Search the data below for "orange" and report how many lines contain it, with no other text.

::: SUPPLIED MATERIAL :::

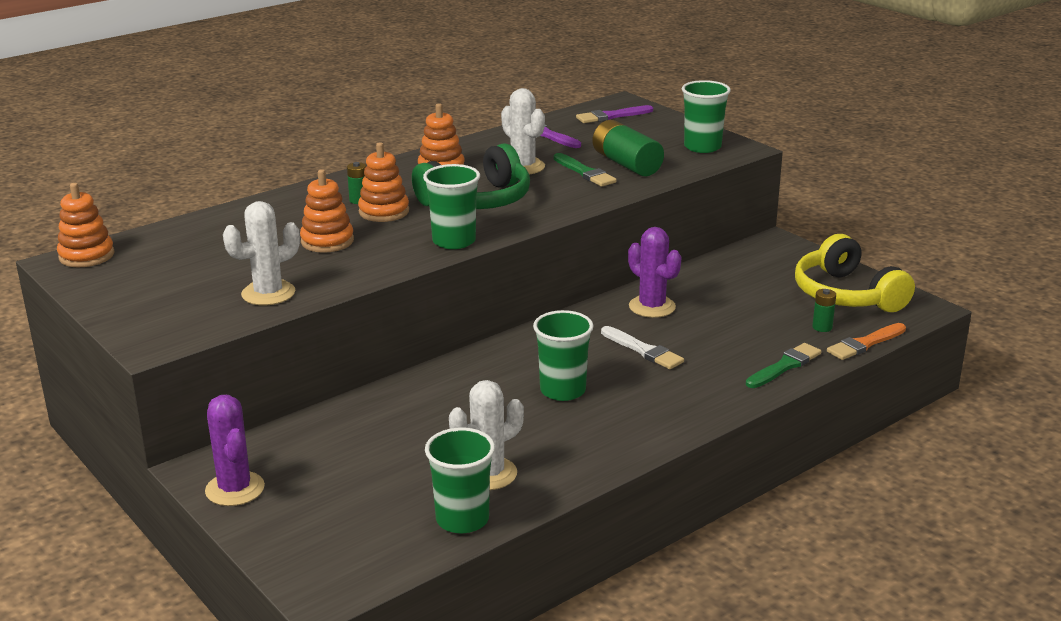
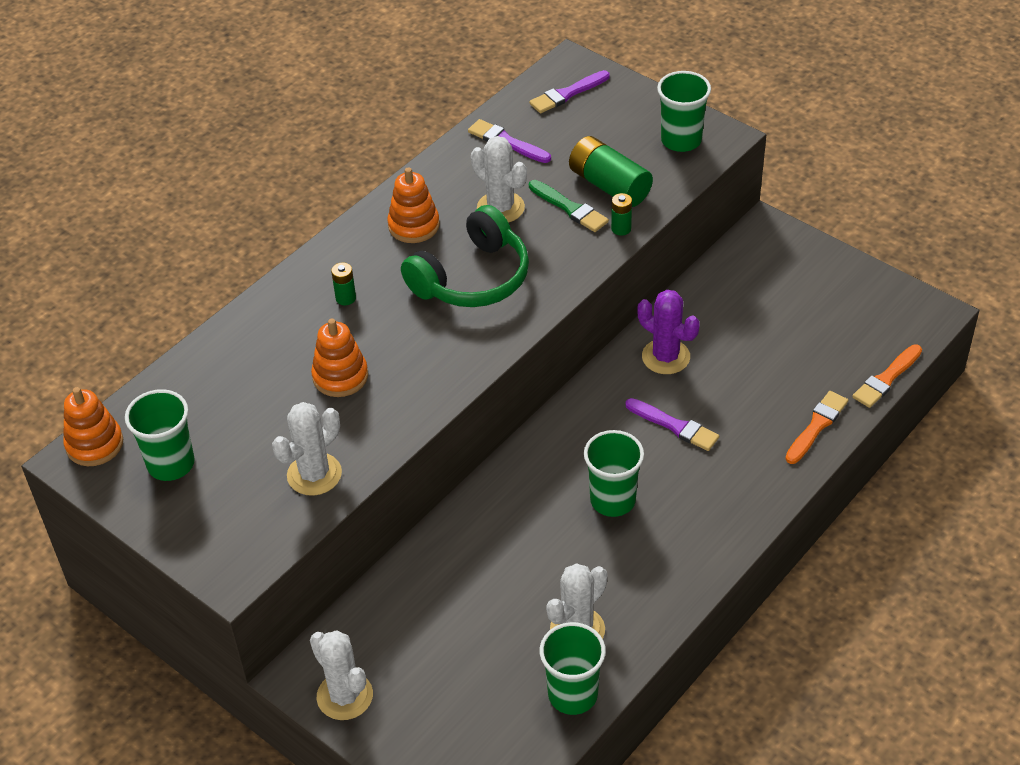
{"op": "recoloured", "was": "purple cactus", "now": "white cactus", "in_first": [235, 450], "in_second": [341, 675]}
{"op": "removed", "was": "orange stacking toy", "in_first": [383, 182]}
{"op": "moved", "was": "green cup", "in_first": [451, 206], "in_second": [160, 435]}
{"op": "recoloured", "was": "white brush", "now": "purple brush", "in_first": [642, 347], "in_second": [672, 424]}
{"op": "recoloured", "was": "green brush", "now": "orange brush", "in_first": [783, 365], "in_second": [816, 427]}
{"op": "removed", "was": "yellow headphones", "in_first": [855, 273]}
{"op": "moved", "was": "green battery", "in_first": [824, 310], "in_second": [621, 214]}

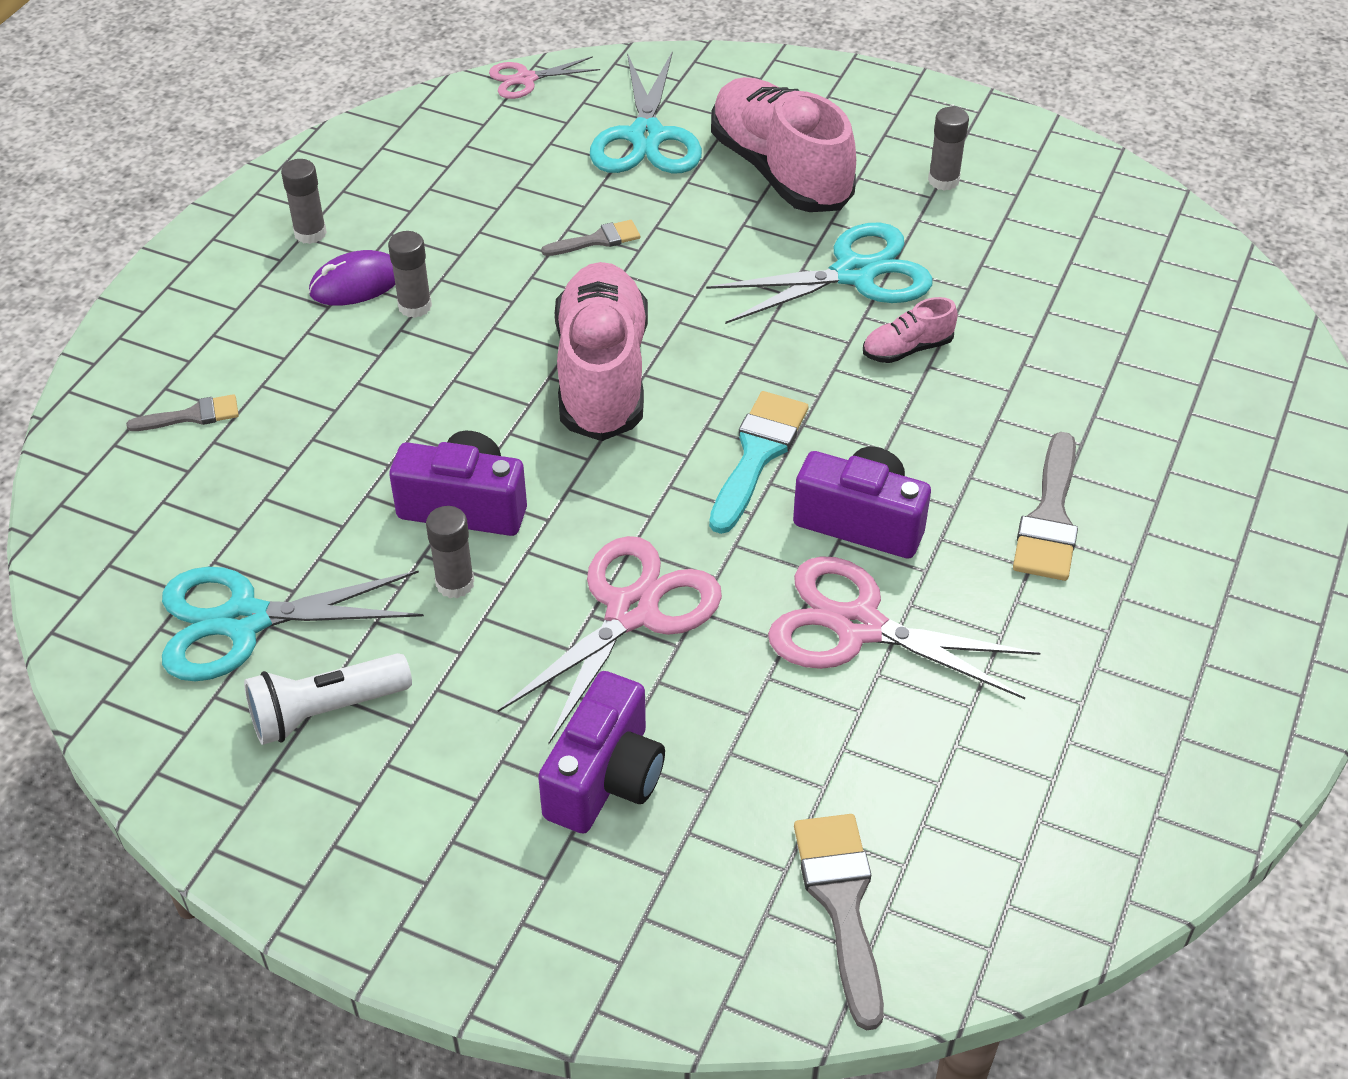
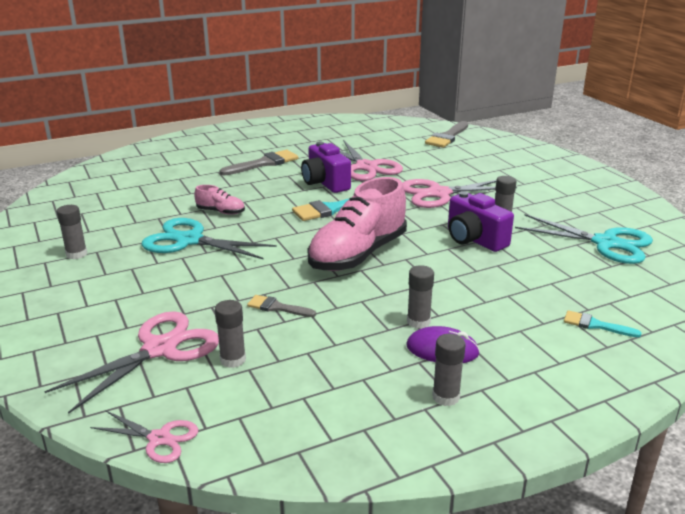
{"op": "recoloured", "was": "grey brush", "now": "turquoise brush", "in_first": [182, 412], "in_second": [603, 323]}
{"op": "removed", "was": "white flashlight", "in_first": [328, 699]}
{"op": "removed", "was": "purple camera", "in_first": [601, 752]}
{"op": "recoloured", "was": "turquoise scissors", "now": "pink scissors", "in_first": [646, 112], "in_second": [131, 362]}
{"op": "removed", "was": "pink shoe", "in_first": [783, 144]}
{"op": "added", "now": "grey glue stick", "in_second": [230, 334]}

:::

▶ **EXPECTED ANSWER**: 2